§ WHAT YOU HAVE TO DO
Omitting all images, give the entries that follow again exactly as they read.

§ DATA
****
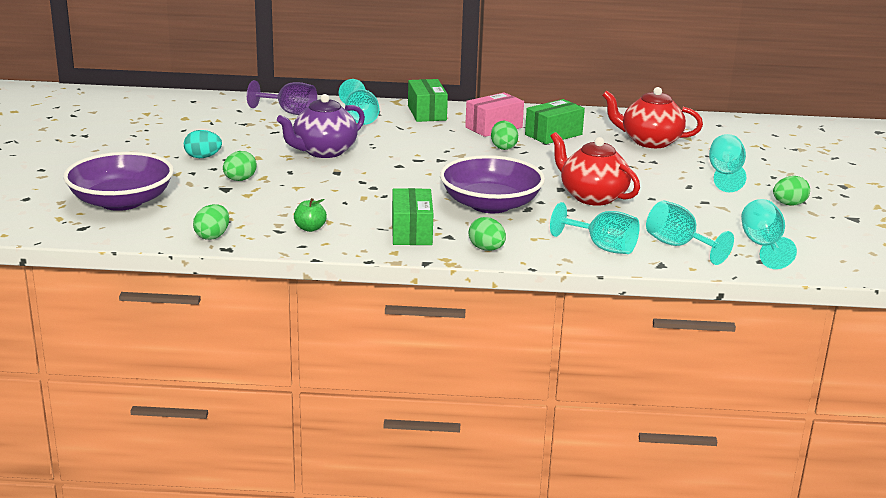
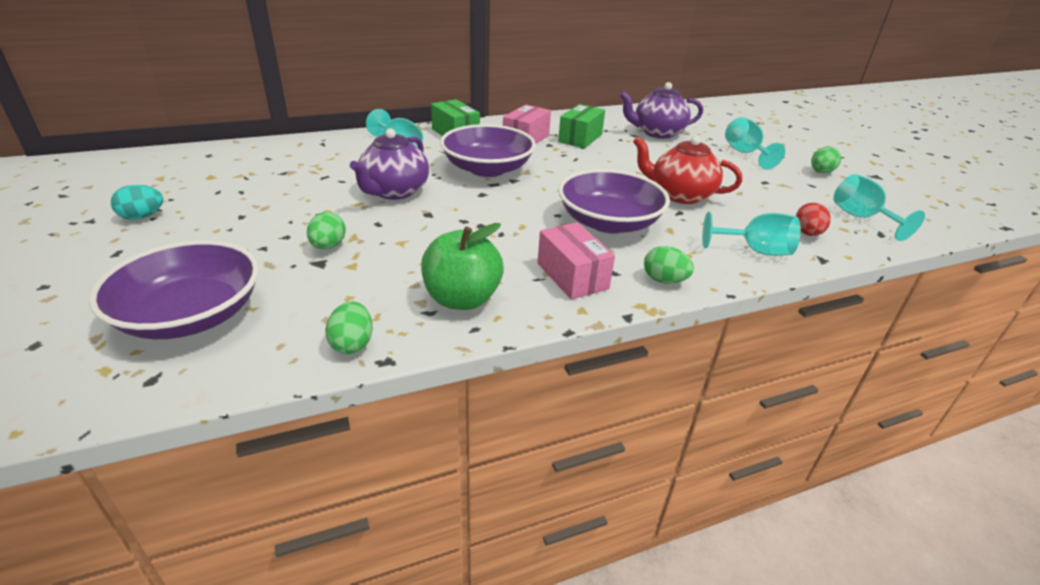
camera: 25 degrees left, 10 degrees up
(203, 157) = (263, 224): turquoise egg -> turquoise egg (142, 217)
(290, 112) = (324, 152): purple goblet -> none
(310, 228) = (462, 299): green apple -> green apple, size x2.01
(411, 232) = (572, 276): green box -> pink box
(425, 147) = (487, 169): none -> purple bowl
(503, 147) = (554, 157): green egg -> none
(650, 141) = (657, 133): red teapot -> purple teapot
(678, 246) = (807, 233): turquoise goblet -> red egg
****
§ ANSWER SPACE
camera: 25 degrees left, 10 degrees up
(203, 157) = (263, 224): turquoise egg -> turquoise egg (142, 217)
(290, 112) = (324, 152): purple goblet -> none
(310, 228) = (462, 299): green apple -> green apple, size x2.01
(411, 232) = (572, 276): green box -> pink box
(425, 147) = (487, 169): none -> purple bowl
(503, 147) = (554, 157): green egg -> none
(650, 141) = (657, 133): red teapot -> purple teapot
(678, 246) = (807, 233): turquoise goblet -> red egg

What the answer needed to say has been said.